▶ How to complete this task: All of the entries need to be copied character for character.

▶ Data for the task:
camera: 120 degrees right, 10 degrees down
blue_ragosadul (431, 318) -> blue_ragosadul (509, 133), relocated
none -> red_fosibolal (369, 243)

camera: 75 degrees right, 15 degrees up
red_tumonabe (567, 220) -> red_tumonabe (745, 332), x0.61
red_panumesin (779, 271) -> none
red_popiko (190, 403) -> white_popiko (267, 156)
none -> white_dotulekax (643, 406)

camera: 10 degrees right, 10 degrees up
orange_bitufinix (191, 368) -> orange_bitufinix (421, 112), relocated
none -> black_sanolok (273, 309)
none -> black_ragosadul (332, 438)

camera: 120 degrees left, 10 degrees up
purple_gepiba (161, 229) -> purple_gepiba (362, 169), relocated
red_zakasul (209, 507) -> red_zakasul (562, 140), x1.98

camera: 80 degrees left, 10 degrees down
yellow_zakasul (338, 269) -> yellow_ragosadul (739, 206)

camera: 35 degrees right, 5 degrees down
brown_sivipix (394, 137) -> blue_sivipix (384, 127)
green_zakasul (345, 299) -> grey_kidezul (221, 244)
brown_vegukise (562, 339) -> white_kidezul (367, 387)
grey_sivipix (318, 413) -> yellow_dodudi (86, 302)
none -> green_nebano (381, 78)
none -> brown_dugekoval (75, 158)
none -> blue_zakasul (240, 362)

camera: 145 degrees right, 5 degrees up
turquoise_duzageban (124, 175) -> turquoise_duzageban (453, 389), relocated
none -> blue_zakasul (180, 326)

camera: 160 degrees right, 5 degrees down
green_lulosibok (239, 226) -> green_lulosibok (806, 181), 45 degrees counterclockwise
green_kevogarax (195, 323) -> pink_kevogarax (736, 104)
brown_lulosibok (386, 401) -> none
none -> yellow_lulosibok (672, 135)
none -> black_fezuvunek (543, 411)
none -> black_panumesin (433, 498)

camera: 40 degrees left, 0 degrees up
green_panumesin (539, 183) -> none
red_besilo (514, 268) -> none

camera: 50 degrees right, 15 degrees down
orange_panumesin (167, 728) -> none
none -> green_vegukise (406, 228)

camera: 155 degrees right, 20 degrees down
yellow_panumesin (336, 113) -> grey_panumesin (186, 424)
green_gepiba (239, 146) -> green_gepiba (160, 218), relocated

▶ Result for this exercise:
camera: 120 degrees right, 10 degrees down
blue_ragosadul (431, 318) -> blue_ragosadul (509, 133), relocated
none -> red_fosibolal (369, 243)

camera: 75 degrees right, 15 degrees up
red_tumonabe (567, 220) -> red_tumonabe (745, 332), x0.61
red_panumesin (779, 271) -> none
red_popiko (190, 403) -> white_popiko (267, 156)
none -> white_dotulekax (643, 406)

camera: 10 degrees right, 10 degrees up
orange_bitufinix (191, 368) -> orange_bitufinix (421, 112), relocated
none -> black_sanolok (273, 309)
none -> black_ragosadul (332, 438)

camera: 120 degrees left, 10 degrees up
purple_gepiba (161, 229) -> purple_gepiba (362, 169), relocated
red_zakasul (209, 507) -> red_zakasul (562, 140), x1.98

camera: 80 degrees left, 10 degrees down
yellow_zakasul (338, 269) -> yellow_ragosadul (739, 206)

camera: 35 degrees right, 5 degrees down
brown_sivipix (394, 137) -> blue_sivipix (384, 127)
green_zakasul (345, 299) -> grey_kidezul (221, 244)
brown_vegukise (562, 339) -> white_kidezul (367, 387)
grey_sivipix (318, 413) -> yellow_dodudi (86, 302)
none -> green_nebano (381, 78)
none -> brown_dugekoval (75, 158)
none -> blue_zakasul (240, 362)

camera: 145 degrees right, 5 degrees up
turquoise_duzageban (124, 175) -> turquoise_duzageban (453, 389), relocated
none -> blue_zakasul (180, 326)

camera: 160 degrees right, 5 degrees down
green_lulosibok (239, 226) -> green_lulosibok (806, 181), 45 degrees counterclockwise
green_kevogarax (195, 323) -> pink_kevogarax (736, 104)
brown_lulosibok (386, 401) -> none
none -> yellow_lulosibok (672, 135)
none -> black_fezuvunek (543, 411)
none -> black_panumesin (433, 498)

camera: 40 degrees left, 0 degrees up
green_panumesin (539, 183) -> none
red_besilo (514, 268) -> none

camera: 50 degrees right, 15 degrees down
orange_panumesin (167, 728) -> none
none -> green_vegukise (406, 228)

camera: 155 degrees right, 20 degrees down
yellow_panumesin (336, 113) -> grey_panumesin (186, 424)
green_gepiba (239, 146) -> green_gepiba (160, 218), relocated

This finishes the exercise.